> _What is needed_
Revise the lines below by replacing each occurrence of "Medal" with "Award" and leaving everything else unchanged. Omit the pictures from your answer.

> _Items from a dataset_
-- Begin --
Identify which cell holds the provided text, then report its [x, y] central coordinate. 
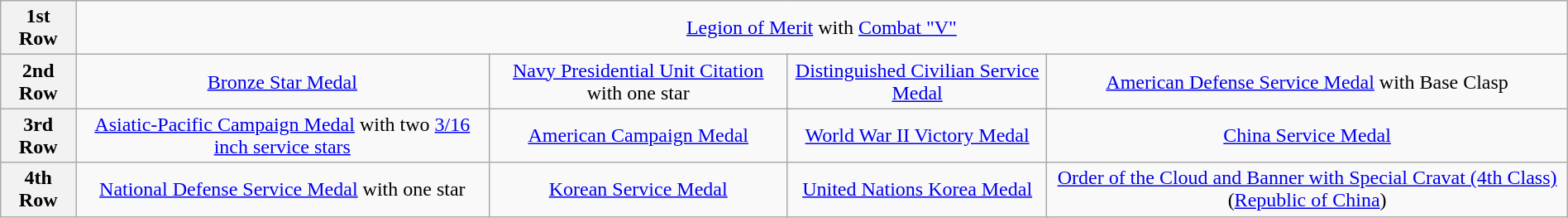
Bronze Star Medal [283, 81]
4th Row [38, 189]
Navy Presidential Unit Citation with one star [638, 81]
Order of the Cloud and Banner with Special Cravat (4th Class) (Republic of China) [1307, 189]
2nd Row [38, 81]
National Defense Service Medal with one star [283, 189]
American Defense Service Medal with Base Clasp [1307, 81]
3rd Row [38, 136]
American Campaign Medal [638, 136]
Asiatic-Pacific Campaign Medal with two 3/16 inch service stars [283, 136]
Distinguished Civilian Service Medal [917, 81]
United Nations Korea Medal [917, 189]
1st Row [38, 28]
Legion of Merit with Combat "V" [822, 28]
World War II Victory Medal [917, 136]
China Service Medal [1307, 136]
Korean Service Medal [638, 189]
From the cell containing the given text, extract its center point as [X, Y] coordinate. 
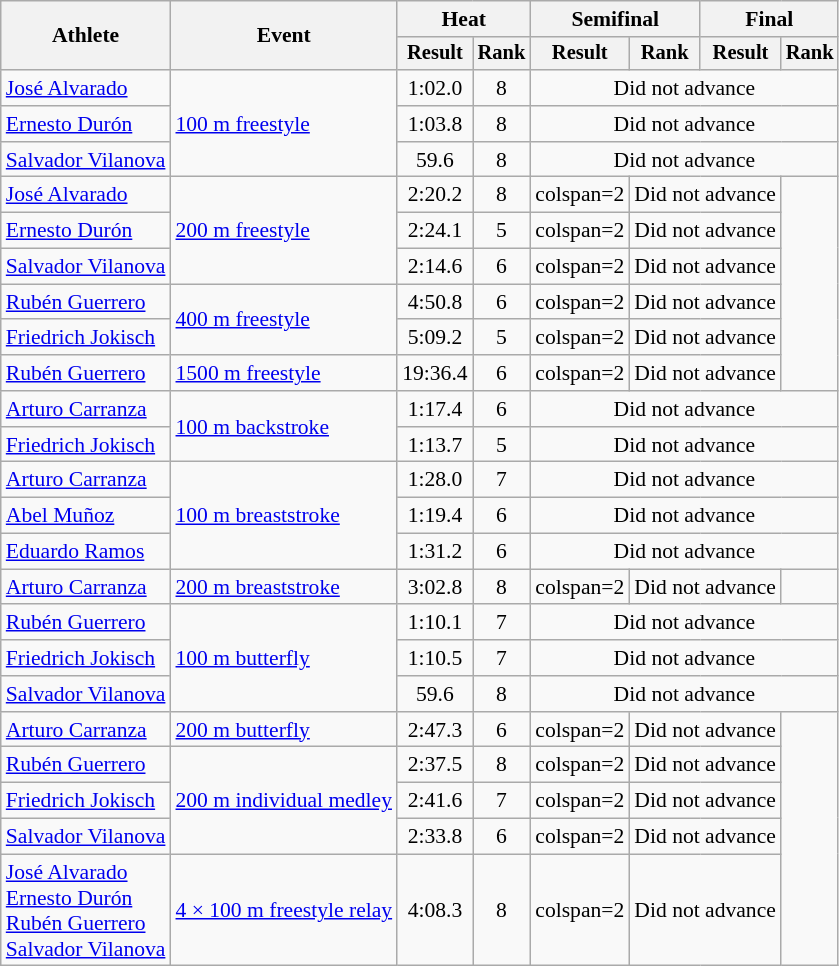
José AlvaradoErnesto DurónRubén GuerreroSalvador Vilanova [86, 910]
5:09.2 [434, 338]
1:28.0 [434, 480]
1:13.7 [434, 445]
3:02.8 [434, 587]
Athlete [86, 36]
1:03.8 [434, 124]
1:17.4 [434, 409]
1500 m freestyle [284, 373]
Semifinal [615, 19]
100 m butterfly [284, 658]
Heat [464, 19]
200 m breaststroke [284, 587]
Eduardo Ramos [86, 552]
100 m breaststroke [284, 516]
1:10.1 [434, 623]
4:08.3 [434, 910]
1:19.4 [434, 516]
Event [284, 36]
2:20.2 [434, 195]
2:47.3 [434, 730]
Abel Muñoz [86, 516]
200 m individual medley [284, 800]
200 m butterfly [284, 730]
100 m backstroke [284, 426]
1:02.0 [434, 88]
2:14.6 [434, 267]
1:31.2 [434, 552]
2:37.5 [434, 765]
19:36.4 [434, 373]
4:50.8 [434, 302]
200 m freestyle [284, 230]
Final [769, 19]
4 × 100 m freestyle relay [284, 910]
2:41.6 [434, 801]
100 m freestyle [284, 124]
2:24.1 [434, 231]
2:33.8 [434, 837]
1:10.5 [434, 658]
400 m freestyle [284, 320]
-- End --
> _Answer to this problem_
Identify which cell holds the provided text, then report its [x, y] central coordinate. 
Bronze Star Award [283, 81]
4th Row [38, 189]
Navy Presidential Unit Citation with one star [638, 81]
Order of the Cloud and Banner with Special Cravat (4th Class) (Republic of China) [1307, 189]
2nd Row [38, 81]
National Defense Service Award with one star [283, 189]
American Defense Service Award with Base Clasp [1307, 81]
3rd Row [38, 136]
American Campaign Award [638, 136]
Asiatic-Pacific Campaign Award with two 3/16 inch service stars [283, 136]
Distinguished Civilian Service Award [917, 81]
United Nations Korea Award [917, 189]
1st Row [38, 28]
Legion of Merit with Combat "V" [822, 28]
World War II Victory Award [917, 136]
China Service Award [1307, 136]
Korean Service Award [638, 189]
From the cell containing the given text, extract its center point as [X, Y] coordinate. 
José AlvaradoErnesto DurónRubén GuerreroSalvador Vilanova [86, 910]
5:09.2 [434, 338]
1:28.0 [434, 480]
1:13.7 [434, 445]
3:02.8 [434, 587]
Athlete [86, 36]
1:03.8 [434, 124]
1:17.4 [434, 409]
1500 m freestyle [284, 373]
Semifinal [615, 19]
100 m butterfly [284, 658]
Heat [464, 19]
200 m breaststroke [284, 587]
Eduardo Ramos [86, 552]
100 m breaststroke [284, 516]
1:10.1 [434, 623]
4:08.3 [434, 910]
1:19.4 [434, 516]
Event [284, 36]
2:20.2 [434, 195]
2:47.3 [434, 730]
Abel Muñoz [86, 516]
200 m individual medley [284, 800]
200 m butterfly [284, 730]
100 m backstroke [284, 426]
1:02.0 [434, 88]
2:14.6 [434, 267]
1:31.2 [434, 552]
2:37.5 [434, 765]
19:36.4 [434, 373]
4:50.8 [434, 302]
200 m freestyle [284, 230]
Final [769, 19]
4 × 100 m freestyle relay [284, 910]
2:41.6 [434, 801]
100 m freestyle [284, 124]
2:24.1 [434, 231]
2:33.8 [434, 837]
1:10.5 [434, 658]
400 m freestyle [284, 320]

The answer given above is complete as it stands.